#### Your assignment
In the entries below, find every line with the string "turned" and copy it.
START Available data
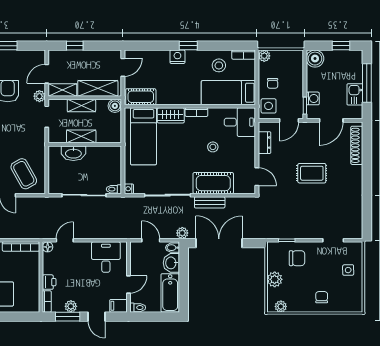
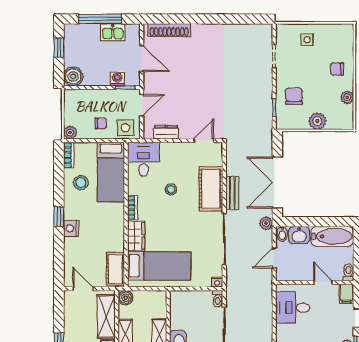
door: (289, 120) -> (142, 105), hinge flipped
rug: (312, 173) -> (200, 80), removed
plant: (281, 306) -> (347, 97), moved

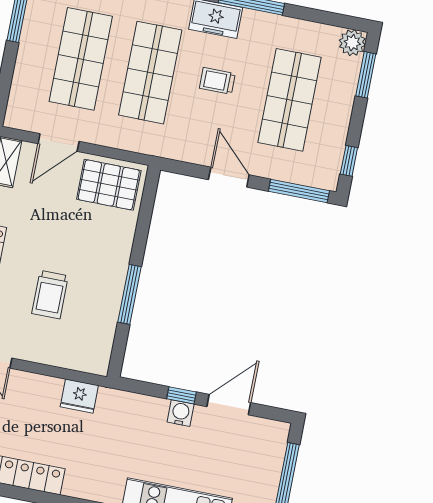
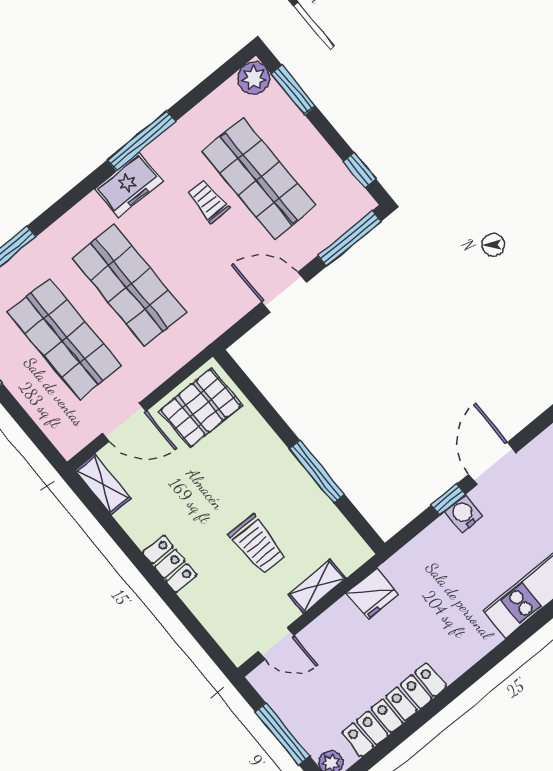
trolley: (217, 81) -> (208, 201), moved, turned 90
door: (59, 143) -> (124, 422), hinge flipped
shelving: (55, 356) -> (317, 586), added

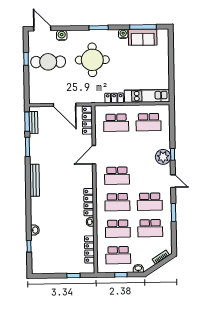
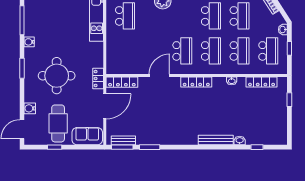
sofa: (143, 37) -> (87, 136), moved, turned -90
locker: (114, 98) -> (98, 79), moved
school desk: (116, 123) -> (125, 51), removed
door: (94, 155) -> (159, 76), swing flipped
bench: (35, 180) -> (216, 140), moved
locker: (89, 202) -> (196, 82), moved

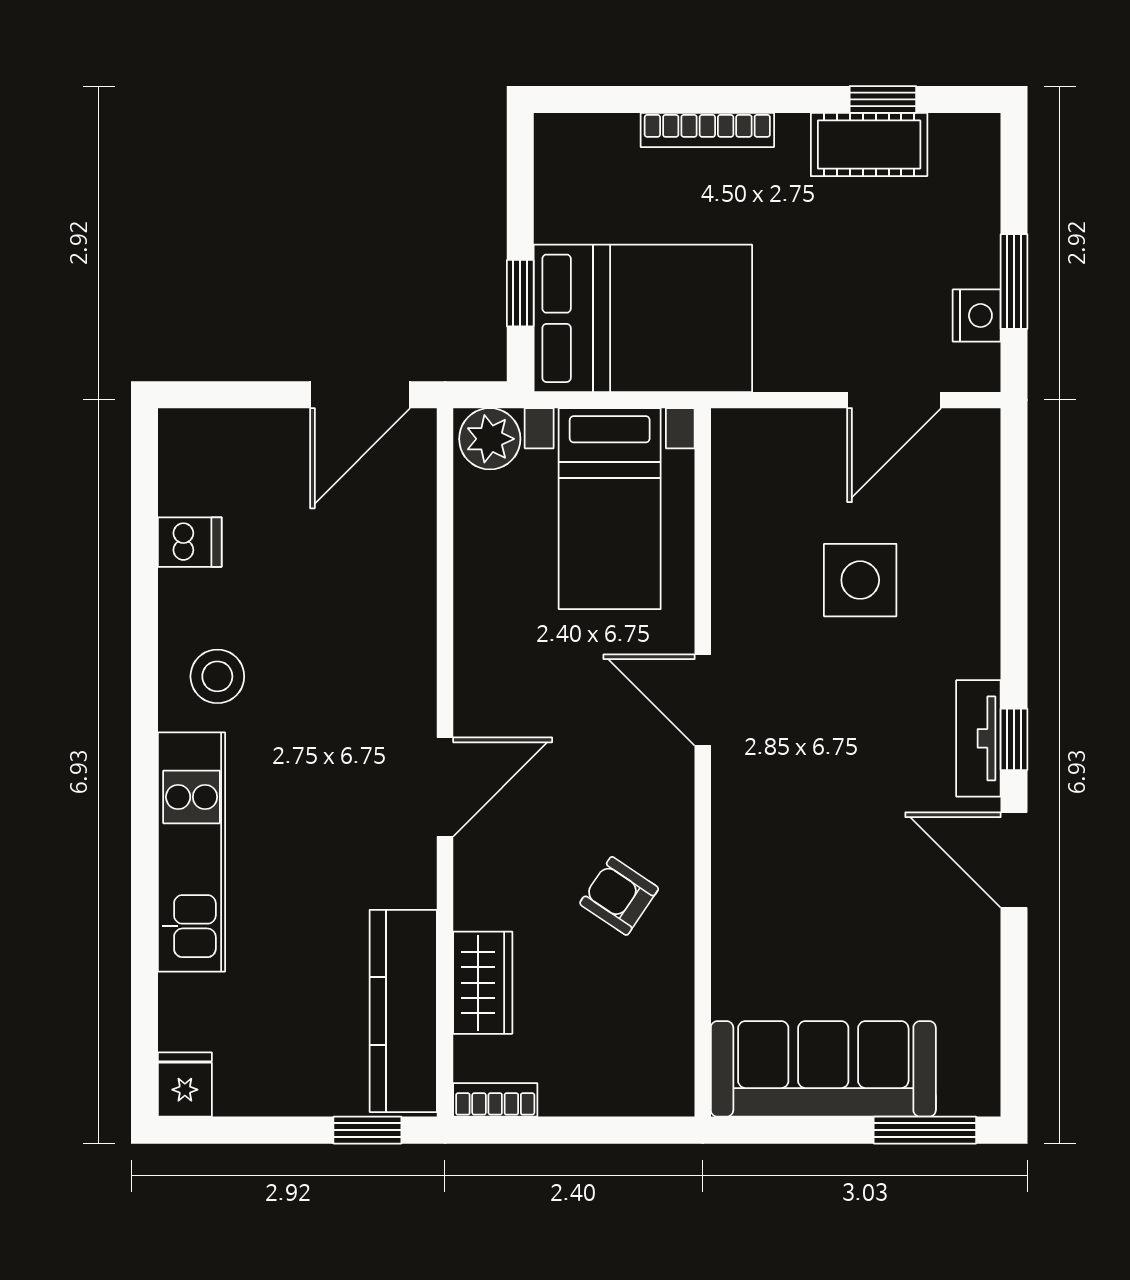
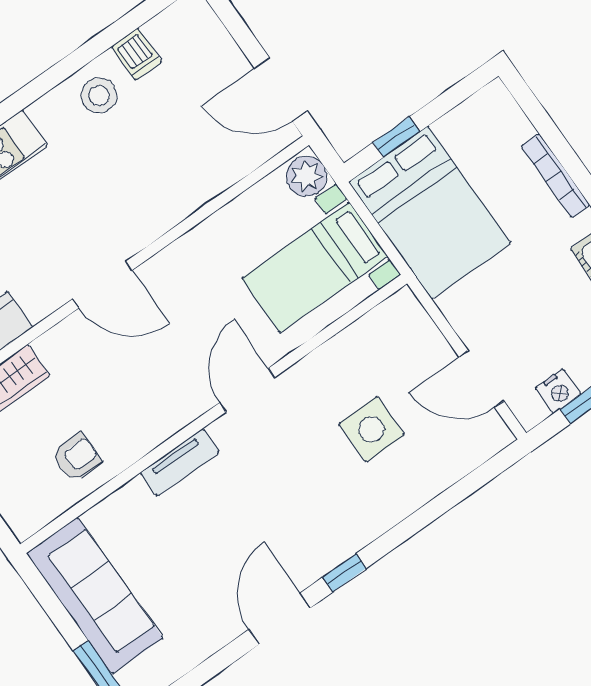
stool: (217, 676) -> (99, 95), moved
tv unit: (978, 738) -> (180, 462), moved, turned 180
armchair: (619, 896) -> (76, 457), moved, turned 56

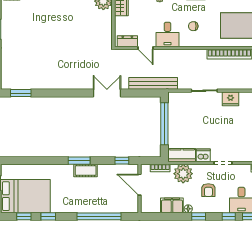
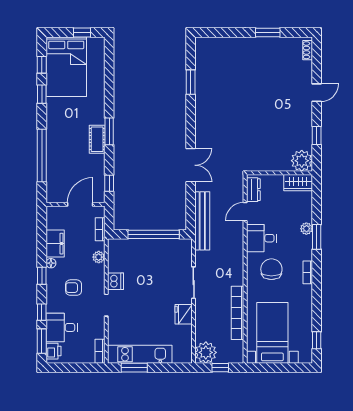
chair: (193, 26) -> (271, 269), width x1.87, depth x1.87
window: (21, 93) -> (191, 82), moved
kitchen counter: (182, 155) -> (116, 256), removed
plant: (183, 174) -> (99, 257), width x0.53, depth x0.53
END Available data
#### Answer to this problem
trolley: (217, 81) -> (208, 201), moved, turned 90
sofa: (143, 37) -> (87, 136), moved, turned -90
tv unit: (978, 738) -> (180, 462), moved, turned 180
armchair: (619, 896) -> (76, 457), moved, turned 56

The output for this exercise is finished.